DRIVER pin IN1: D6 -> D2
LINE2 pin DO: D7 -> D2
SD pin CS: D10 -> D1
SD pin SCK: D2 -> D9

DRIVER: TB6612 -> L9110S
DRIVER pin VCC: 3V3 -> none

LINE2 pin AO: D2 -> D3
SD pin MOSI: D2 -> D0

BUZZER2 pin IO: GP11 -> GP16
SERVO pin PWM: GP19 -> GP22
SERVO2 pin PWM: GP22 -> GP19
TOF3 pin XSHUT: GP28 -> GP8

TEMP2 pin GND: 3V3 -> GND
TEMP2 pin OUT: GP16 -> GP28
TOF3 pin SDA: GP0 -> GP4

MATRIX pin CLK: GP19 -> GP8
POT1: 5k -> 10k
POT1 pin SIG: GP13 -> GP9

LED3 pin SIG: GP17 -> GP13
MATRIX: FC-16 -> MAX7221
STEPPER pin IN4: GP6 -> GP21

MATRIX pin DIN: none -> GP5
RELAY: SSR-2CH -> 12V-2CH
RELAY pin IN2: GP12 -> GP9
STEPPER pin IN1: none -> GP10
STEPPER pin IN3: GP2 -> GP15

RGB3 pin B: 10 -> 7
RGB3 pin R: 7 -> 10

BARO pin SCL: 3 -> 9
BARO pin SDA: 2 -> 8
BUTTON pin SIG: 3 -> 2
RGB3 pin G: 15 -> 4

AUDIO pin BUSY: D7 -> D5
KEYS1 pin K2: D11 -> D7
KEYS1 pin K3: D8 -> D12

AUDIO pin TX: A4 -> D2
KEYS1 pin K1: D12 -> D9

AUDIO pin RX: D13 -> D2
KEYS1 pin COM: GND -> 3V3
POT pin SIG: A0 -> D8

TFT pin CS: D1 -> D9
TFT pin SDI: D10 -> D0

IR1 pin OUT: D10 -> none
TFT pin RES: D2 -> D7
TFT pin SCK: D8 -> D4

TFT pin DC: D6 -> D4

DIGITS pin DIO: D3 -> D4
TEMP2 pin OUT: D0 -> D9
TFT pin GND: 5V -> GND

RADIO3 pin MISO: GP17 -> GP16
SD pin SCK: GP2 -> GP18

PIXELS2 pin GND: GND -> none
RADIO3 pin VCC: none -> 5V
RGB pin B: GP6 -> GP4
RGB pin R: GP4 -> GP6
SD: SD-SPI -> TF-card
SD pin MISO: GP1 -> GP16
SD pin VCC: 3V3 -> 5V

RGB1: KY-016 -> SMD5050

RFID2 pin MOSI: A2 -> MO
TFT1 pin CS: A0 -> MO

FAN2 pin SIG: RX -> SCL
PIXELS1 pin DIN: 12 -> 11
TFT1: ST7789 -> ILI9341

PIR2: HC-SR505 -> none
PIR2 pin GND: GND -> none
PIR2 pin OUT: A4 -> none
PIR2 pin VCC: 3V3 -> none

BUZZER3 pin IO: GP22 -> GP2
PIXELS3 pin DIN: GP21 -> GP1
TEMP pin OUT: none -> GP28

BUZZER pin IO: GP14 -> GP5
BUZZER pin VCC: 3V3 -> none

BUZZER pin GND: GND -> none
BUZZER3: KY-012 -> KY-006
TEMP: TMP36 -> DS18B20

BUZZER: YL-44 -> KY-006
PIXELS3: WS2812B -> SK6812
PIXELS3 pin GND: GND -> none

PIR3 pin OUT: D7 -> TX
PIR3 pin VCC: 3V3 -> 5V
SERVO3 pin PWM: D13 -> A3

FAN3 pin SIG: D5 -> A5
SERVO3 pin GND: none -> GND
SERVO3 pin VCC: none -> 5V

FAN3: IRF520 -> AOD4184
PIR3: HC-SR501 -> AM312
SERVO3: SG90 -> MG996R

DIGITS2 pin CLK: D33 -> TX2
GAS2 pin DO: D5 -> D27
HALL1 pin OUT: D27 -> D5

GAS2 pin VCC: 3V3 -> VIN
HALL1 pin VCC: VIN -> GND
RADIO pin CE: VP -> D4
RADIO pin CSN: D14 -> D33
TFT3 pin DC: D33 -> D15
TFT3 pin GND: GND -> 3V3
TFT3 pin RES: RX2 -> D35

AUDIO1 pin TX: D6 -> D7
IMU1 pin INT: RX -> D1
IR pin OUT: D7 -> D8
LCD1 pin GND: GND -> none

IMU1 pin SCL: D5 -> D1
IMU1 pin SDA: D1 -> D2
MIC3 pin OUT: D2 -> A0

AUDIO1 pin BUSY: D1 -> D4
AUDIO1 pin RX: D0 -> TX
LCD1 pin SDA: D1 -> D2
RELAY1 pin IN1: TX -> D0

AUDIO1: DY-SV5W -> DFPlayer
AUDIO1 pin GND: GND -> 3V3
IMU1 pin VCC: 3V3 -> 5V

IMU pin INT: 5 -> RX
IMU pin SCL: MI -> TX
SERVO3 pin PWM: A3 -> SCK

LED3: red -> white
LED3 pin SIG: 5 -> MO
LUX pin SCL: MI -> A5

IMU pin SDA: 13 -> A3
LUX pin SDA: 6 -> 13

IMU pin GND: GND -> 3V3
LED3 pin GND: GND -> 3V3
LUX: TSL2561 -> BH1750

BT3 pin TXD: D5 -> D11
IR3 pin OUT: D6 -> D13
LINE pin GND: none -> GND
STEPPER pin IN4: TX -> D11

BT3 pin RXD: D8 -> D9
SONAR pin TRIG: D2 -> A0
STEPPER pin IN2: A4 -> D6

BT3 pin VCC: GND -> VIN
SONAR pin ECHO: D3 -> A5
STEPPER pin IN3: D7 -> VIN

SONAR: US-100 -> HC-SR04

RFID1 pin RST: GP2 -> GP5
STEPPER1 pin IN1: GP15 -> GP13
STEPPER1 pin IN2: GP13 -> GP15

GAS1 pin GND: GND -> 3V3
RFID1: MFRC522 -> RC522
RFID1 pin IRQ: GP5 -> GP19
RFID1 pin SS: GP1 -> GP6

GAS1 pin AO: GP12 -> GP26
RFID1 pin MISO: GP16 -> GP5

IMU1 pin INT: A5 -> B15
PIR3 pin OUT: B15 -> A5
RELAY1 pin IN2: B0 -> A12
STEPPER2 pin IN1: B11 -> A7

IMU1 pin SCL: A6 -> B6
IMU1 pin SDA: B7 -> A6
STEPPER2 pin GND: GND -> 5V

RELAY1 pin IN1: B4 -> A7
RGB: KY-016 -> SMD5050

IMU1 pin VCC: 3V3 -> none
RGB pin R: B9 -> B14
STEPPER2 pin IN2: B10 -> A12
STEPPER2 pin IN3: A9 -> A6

------------------------------------

**Try it**: Give again, word for word, every line of the listing above from the one with "POT1: 5k -> 10k" to the one with "KEYS1 pin COM: GND -> 3V3", both inclusive, and nothing beyond them.

**Exercise answer**:
POT1: 5k -> 10k
POT1 pin SIG: GP13 -> GP9

LED3 pin SIG: GP17 -> GP13
MATRIX: FC-16 -> MAX7221
STEPPER pin IN4: GP6 -> GP21

MATRIX pin DIN: none -> GP5
RELAY: SSR-2CH -> 12V-2CH
RELAY pin IN2: GP12 -> GP9
STEPPER pin IN1: none -> GP10
STEPPER pin IN3: GP2 -> GP15

RGB3 pin B: 10 -> 7
RGB3 pin R: 7 -> 10

BARO pin SCL: 3 -> 9
BARO pin SDA: 2 -> 8
BUTTON pin SIG: 3 -> 2
RGB3 pin G: 15 -> 4

AUDIO pin BUSY: D7 -> D5
KEYS1 pin K2: D11 -> D7
KEYS1 pin K3: D8 -> D12

AUDIO pin TX: A4 -> D2
KEYS1 pin K1: D12 -> D9

AUDIO pin RX: D13 -> D2
KEYS1 pin COM: GND -> 3V3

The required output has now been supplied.